→ **What the task asks**: The requested output is every line from the one with "shifted: green bowl" through the last line below, printed exactly.
─── Information shown ───
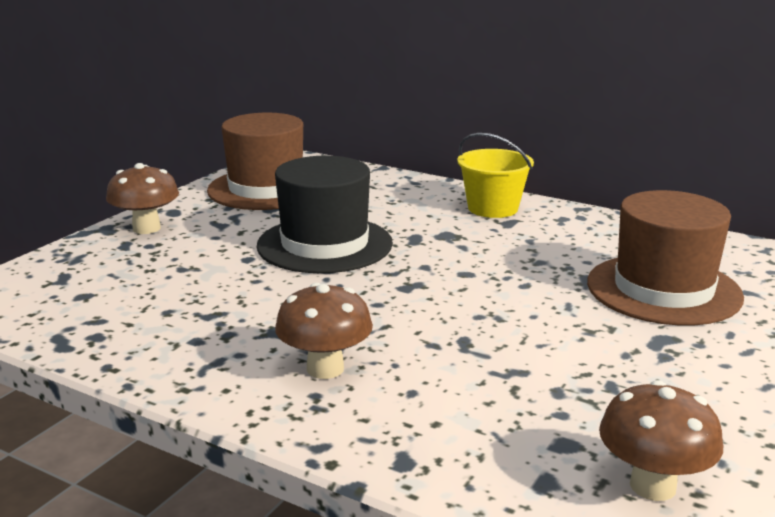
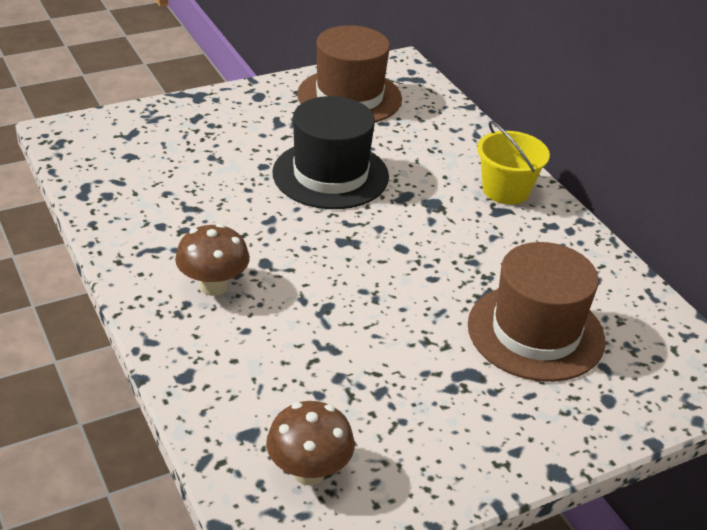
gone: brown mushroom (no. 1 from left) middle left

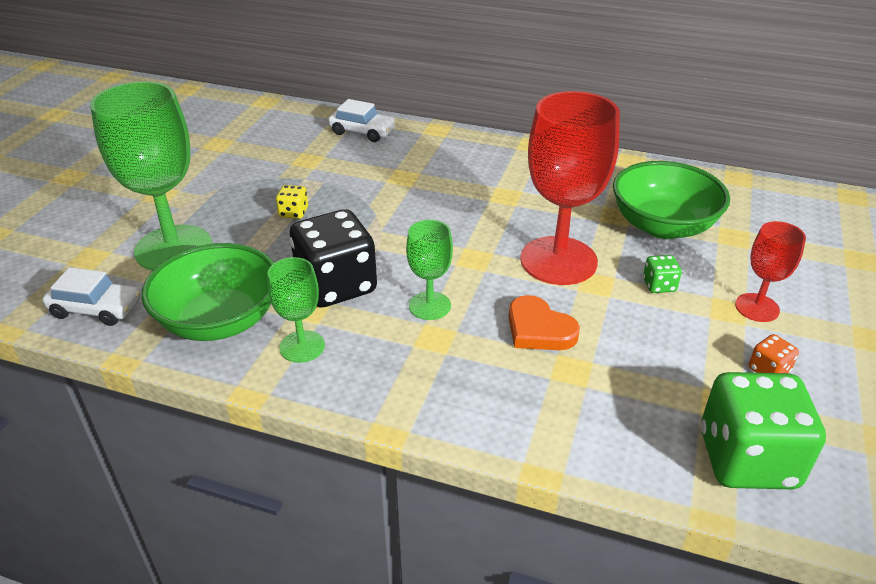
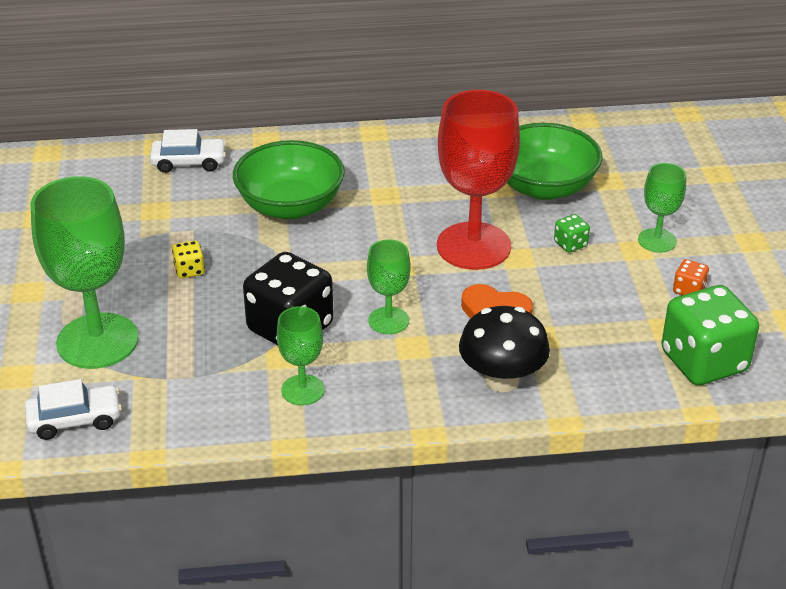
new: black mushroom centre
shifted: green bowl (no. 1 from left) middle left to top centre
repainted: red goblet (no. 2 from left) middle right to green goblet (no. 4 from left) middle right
───
→ **Task response**:
shifted: green bowl (no. 1 from left) middle left to top centre
repainted: red goblet (no. 2 from left) middle right to green goblet (no. 4 from left) middle right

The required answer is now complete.